For every entry, output the exact wording.

Items from a data source:

= = = = =

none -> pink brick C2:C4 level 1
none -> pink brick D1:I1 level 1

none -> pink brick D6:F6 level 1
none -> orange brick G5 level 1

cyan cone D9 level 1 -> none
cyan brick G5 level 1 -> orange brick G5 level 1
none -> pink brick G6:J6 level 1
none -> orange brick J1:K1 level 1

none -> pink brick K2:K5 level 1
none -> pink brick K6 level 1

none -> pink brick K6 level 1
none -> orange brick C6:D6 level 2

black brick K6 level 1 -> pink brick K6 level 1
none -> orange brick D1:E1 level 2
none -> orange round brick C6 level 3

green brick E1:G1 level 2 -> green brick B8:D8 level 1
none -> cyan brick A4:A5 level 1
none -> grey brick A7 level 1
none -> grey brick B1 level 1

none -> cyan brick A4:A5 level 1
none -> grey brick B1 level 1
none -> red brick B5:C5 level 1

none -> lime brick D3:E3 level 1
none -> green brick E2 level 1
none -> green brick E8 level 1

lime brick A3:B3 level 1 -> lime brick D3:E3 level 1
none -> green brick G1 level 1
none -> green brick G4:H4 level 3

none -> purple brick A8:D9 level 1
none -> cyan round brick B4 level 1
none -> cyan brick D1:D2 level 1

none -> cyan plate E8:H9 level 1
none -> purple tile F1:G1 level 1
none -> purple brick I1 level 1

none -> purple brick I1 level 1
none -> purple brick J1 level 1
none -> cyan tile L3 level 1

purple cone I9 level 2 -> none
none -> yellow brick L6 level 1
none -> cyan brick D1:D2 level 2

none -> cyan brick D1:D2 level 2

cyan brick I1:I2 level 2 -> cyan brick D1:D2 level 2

= = = = =

OUTPUT OF THE TASK:
none -> pink brick C2:C4 level 1
none -> pink brick D1:I1 level 1

none -> pink brick D6:F6 level 1
none -> orange brick G5 level 1

cyan cone D9 level 1 -> none
cyan brick G5 level 1 -> orange brick G5 level 1
none -> pink brick G6:J6 level 1
none -> orange brick J1:K1 level 1

none -> pink brick K2:K5 level 1
none -> pink brick K6 level 1

none -> pink brick K6 level 1
none -> orange brick C6:D6 level 2

black brick K6 level 1 -> pink brick K6 level 1
none -> orange brick D1:E1 level 2
none -> orange round brick C6 level 3

green brick E1:G1 level 2 -> green brick B8:D8 level 1
none -> cyan brick A4:A5 level 1
none -> grey brick A7 level 1
none -> grey brick B1 level 1

none -> cyan brick A4:A5 level 1
none -> grey brick B1 level 1
none -> red brick B5:C5 level 1

none -> lime brick D3:E3 level 1
none -> green brick E2 level 1
none -> green brick E8 level 1

lime brick A3:B3 level 1 -> lime brick D3:E3 level 1
none -> green brick G1 level 1
none -> green brick G4:H4 level 3

none -> purple brick A8:D9 level 1
none -> cyan round brick B4 level 1
none -> cyan brick D1:D2 level 1

none -> cyan plate E8:H9 level 1
none -> purple tile F1:G1 level 1
none -> purple brick I1 level 1

none -> purple brick I1 level 1
none -> purple brick J1 level 1
none -> cyan tile L3 level 1

purple cone I9 level 2 -> none
none -> yellow brick L6 level 1
none -> cyan brick D1:D2 level 2

none -> cyan brick D1:D2 level 2

cyan brick I1:I2 level 2 -> cyan brick D1:D2 level 2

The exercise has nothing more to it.